===== Source data =====

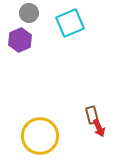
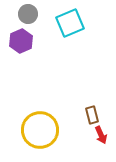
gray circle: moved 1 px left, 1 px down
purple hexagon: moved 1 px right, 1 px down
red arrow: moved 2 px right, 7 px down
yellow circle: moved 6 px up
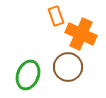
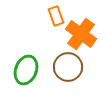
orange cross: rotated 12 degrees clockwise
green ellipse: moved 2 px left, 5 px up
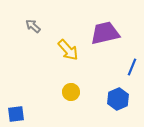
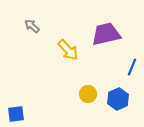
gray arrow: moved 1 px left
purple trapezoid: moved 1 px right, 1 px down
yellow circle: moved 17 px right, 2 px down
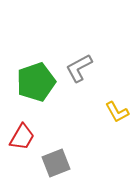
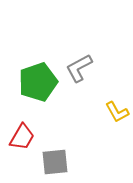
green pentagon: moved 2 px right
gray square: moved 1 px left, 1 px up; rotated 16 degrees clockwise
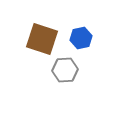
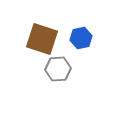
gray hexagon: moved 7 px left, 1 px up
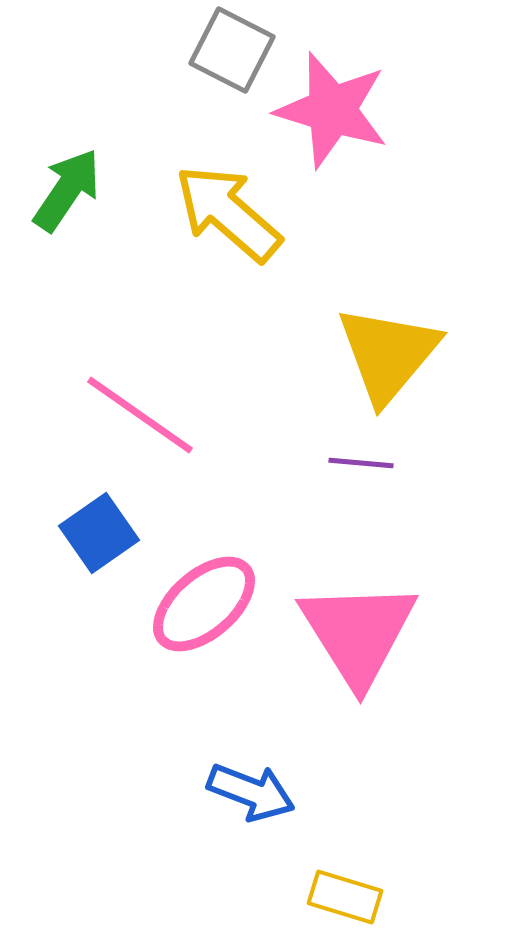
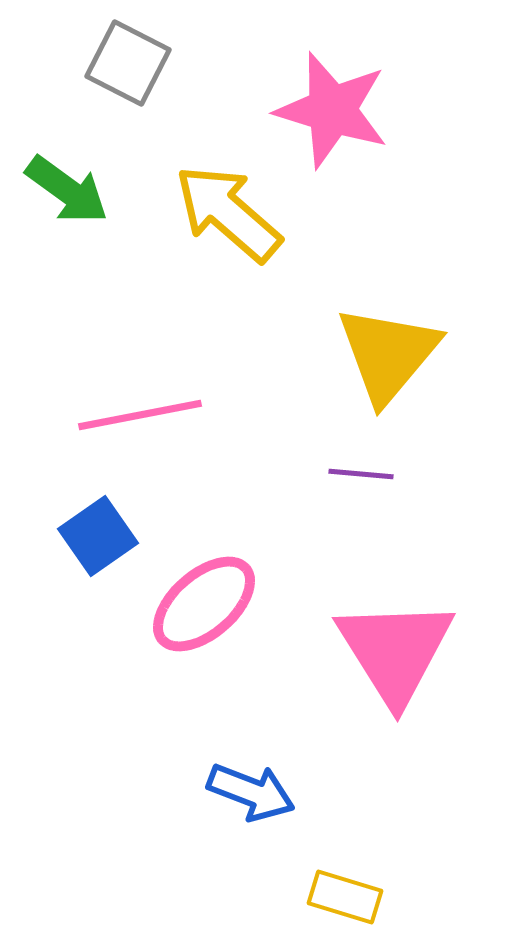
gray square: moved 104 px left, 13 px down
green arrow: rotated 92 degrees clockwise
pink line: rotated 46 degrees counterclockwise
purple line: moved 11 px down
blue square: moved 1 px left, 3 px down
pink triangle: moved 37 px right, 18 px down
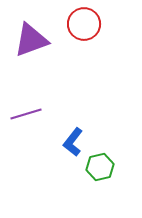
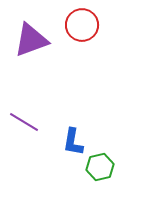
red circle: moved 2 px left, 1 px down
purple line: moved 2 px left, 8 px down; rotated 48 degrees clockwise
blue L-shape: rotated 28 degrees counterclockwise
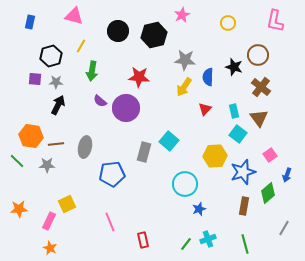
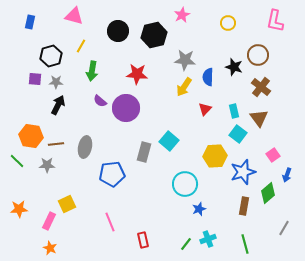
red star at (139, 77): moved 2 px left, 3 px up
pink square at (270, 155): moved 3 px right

=====

Could every record be given again exactly, with its pictures left out?

§ **Solution for this exercise**:
gray circle: moved 1 px left, 1 px down
purple hexagon: moved 1 px right, 1 px down
red arrow: moved 2 px right, 7 px down
yellow circle: moved 6 px up
orange cross: rotated 12 degrees clockwise
green ellipse: moved 2 px left, 5 px up
gray arrow: moved 1 px left
purple trapezoid: moved 1 px right, 1 px down
yellow circle: moved 17 px right, 2 px down
green pentagon: moved 2 px right
gray square: moved 1 px left, 1 px up; rotated 16 degrees clockwise
gray hexagon: moved 7 px left, 1 px up
gray square: moved 104 px left, 13 px down
green arrow: rotated 92 degrees clockwise
pink line: rotated 46 degrees counterclockwise
purple line: moved 11 px down
blue square: moved 1 px left, 3 px down
pink triangle: moved 37 px right, 18 px down
red circle: moved 2 px left, 1 px down
purple line: moved 2 px left, 8 px down; rotated 48 degrees clockwise
blue L-shape: rotated 28 degrees counterclockwise
red star at (139, 77): moved 2 px left, 3 px up
pink square at (270, 155): moved 3 px right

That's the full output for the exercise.